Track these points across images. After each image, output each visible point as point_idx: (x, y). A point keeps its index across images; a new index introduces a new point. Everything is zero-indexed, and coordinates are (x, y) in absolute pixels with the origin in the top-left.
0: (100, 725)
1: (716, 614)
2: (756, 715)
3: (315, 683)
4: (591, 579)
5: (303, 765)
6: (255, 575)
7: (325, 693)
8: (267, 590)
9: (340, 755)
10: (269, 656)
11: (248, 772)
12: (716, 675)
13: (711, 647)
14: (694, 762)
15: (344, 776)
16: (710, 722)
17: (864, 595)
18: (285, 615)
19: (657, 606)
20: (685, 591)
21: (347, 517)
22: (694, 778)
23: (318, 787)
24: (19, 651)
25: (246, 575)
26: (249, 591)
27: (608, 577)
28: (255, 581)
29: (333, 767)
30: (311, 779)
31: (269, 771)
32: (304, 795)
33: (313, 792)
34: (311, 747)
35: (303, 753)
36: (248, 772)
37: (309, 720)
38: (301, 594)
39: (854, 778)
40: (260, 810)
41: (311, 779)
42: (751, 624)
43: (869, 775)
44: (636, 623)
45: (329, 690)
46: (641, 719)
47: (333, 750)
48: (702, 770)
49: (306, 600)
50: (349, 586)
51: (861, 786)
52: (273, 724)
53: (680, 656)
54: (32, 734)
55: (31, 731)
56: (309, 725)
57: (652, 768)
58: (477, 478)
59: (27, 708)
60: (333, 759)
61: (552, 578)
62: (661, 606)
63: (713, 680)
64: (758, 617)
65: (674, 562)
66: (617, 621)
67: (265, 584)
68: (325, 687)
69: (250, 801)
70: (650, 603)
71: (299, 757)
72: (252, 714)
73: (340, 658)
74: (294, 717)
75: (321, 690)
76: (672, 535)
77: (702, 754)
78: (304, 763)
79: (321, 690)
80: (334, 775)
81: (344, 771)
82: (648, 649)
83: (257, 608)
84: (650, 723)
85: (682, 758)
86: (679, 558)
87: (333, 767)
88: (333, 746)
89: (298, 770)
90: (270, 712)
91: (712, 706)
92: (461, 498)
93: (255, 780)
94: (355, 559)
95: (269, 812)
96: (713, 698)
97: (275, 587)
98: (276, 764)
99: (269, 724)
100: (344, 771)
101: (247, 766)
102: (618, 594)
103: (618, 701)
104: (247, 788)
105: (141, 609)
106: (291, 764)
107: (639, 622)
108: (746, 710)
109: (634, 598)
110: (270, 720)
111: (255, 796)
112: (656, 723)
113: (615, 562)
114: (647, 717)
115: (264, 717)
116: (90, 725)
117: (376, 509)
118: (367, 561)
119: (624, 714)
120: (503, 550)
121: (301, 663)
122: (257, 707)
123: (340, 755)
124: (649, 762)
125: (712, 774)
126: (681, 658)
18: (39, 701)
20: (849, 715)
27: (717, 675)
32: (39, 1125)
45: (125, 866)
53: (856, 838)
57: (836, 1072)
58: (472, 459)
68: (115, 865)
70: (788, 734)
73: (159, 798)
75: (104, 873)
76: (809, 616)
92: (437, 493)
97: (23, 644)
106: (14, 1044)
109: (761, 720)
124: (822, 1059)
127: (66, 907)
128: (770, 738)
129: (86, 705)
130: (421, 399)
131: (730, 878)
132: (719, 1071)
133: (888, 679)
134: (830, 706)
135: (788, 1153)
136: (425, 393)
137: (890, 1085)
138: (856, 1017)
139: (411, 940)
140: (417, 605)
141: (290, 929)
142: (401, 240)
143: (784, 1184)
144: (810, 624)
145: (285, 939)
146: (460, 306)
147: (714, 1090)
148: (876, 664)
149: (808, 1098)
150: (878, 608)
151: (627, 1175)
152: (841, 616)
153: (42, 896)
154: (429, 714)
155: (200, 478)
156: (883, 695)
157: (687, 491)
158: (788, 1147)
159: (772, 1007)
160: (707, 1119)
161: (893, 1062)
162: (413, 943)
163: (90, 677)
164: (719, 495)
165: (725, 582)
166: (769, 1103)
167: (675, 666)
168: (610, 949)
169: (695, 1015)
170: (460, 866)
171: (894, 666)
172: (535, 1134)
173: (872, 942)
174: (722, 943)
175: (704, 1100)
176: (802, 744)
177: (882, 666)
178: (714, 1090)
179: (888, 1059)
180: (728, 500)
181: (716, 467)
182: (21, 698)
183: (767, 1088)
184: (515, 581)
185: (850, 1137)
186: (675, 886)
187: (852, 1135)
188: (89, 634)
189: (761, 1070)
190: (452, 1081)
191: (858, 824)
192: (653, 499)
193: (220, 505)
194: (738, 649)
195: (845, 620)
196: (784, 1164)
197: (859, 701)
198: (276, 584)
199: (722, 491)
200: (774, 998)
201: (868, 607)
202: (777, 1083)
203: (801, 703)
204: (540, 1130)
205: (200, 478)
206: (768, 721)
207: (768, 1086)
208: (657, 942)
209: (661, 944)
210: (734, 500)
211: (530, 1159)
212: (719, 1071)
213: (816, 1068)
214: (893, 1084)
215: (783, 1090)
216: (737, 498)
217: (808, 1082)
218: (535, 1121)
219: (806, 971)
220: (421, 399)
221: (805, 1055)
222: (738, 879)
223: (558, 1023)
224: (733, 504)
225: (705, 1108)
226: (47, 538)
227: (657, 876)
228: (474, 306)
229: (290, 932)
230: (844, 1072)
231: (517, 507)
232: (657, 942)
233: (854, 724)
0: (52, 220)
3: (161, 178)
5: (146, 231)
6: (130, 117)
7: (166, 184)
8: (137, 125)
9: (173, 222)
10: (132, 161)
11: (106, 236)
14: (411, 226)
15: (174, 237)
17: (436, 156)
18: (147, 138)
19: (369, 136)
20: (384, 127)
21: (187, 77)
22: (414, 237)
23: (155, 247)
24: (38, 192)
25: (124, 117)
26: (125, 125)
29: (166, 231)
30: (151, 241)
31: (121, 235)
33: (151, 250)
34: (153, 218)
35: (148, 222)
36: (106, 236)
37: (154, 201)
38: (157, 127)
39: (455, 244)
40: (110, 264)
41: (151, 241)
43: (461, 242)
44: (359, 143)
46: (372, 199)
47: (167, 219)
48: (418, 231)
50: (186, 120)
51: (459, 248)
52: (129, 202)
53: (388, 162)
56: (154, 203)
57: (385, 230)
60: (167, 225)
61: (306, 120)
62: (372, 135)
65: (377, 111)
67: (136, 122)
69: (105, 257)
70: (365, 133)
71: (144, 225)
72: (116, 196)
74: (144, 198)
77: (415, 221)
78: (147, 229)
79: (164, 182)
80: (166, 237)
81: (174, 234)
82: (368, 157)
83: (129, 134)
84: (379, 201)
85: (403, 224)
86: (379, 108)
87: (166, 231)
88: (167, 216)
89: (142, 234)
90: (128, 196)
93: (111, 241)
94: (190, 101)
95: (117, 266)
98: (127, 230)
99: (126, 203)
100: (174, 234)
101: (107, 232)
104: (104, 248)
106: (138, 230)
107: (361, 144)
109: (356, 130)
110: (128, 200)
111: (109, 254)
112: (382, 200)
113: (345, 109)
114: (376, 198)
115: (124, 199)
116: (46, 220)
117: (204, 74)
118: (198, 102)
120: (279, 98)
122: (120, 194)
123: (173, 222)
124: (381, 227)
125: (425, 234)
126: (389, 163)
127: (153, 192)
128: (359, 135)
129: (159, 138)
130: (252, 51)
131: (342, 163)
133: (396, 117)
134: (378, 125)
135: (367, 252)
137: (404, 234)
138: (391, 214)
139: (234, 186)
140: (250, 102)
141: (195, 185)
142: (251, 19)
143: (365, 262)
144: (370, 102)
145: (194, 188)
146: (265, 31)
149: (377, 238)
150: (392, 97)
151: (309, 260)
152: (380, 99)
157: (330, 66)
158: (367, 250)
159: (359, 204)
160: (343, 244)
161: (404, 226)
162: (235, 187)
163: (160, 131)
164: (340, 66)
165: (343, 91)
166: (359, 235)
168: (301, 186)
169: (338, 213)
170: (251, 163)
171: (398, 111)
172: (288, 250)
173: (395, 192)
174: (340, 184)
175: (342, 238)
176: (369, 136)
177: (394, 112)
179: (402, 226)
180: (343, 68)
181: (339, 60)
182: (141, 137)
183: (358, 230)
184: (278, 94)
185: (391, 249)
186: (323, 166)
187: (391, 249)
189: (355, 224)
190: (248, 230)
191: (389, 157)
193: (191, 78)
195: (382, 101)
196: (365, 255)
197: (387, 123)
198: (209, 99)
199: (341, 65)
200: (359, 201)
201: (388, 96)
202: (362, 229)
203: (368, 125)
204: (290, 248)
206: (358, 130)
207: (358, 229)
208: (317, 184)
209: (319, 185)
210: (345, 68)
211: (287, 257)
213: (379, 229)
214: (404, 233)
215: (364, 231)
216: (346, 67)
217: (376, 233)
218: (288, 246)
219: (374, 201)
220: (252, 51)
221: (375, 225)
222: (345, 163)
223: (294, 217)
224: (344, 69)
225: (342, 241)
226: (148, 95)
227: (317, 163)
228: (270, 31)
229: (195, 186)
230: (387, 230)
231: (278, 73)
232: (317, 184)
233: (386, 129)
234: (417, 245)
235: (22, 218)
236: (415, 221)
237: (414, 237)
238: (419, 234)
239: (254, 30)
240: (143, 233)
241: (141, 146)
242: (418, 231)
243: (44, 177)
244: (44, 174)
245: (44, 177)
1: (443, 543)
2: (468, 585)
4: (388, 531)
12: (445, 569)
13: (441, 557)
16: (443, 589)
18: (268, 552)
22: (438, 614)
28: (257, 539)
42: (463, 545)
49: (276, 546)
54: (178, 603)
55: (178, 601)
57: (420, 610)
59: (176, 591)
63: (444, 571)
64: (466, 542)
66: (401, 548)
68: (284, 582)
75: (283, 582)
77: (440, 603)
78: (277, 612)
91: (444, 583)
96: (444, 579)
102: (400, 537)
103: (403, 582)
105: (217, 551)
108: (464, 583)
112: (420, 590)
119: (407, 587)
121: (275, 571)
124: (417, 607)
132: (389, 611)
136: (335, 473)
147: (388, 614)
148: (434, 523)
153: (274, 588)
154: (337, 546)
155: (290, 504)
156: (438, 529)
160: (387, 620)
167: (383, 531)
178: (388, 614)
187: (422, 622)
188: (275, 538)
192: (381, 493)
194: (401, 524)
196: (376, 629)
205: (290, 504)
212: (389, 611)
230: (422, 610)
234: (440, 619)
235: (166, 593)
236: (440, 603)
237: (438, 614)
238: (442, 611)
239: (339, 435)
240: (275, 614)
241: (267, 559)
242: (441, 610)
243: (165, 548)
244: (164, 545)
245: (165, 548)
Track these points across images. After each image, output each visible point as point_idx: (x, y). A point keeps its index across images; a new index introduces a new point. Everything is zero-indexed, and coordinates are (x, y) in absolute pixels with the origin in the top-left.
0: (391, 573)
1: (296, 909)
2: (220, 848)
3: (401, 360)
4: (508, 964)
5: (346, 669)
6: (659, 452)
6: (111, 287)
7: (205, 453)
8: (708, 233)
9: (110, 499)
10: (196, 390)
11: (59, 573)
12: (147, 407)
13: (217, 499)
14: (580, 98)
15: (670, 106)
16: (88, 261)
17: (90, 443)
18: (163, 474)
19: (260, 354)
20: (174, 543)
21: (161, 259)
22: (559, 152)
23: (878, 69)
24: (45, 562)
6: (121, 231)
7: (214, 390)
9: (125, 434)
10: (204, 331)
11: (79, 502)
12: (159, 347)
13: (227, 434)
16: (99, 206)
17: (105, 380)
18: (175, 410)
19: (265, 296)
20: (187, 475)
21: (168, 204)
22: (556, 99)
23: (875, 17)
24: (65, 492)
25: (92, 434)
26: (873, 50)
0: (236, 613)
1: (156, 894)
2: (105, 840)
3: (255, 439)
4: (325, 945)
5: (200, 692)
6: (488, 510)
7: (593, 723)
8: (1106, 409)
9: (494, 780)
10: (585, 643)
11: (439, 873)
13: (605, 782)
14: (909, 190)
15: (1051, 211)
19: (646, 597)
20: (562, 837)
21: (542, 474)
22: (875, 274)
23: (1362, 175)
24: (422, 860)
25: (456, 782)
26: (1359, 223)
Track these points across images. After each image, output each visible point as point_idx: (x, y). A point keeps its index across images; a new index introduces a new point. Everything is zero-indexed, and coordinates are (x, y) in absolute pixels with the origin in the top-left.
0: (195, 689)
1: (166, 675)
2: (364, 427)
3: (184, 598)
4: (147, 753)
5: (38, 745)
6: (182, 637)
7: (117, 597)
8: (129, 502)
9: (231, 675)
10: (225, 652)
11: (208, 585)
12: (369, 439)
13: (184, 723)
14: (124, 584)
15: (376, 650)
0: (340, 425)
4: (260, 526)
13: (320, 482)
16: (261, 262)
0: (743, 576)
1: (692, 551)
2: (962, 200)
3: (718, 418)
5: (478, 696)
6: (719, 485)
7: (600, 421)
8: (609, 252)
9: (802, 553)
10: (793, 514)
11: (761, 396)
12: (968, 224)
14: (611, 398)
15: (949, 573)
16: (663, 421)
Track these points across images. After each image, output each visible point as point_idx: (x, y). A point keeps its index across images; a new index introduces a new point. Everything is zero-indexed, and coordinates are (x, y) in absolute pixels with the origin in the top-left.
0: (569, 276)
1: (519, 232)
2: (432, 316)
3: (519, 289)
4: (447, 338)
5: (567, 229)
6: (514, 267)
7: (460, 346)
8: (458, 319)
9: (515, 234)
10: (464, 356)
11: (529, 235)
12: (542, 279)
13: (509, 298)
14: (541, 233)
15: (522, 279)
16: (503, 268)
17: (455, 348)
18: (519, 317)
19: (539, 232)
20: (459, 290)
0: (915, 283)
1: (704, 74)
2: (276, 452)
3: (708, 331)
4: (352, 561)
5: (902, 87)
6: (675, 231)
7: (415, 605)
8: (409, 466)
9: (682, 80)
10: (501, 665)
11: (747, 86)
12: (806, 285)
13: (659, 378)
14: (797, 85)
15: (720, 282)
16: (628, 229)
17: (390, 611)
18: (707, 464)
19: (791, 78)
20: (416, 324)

| WHAT IS BEING ASKED |
Reproduce the records above verbatim, from their first line up to and including the line that contains "27: (608, 577)".

| WRITTEN RESPONSE |
Track these points across images. After each image, output each visible point as point_idx: (x, y). A point keeps its index across images; a new index introduces a new point. Everything is zero-indexed, and coordinates are (x, y) in absolute pixels with the origin in the top-left.
0: (100, 725)
1: (716, 614)
2: (756, 715)
3: (315, 683)
4: (591, 579)
5: (303, 765)
6: (255, 575)
7: (325, 693)
8: (267, 590)
9: (340, 755)
10: (269, 656)
11: (248, 772)
12: (716, 675)
13: (711, 647)
14: (694, 762)
15: (344, 776)
16: (710, 722)
17: (864, 595)
18: (285, 615)
19: (657, 606)
20: (685, 591)
21: (347, 517)
22: (694, 778)
23: (318, 787)
24: (19, 651)
25: (246, 575)
26: (249, 591)
27: (608, 577)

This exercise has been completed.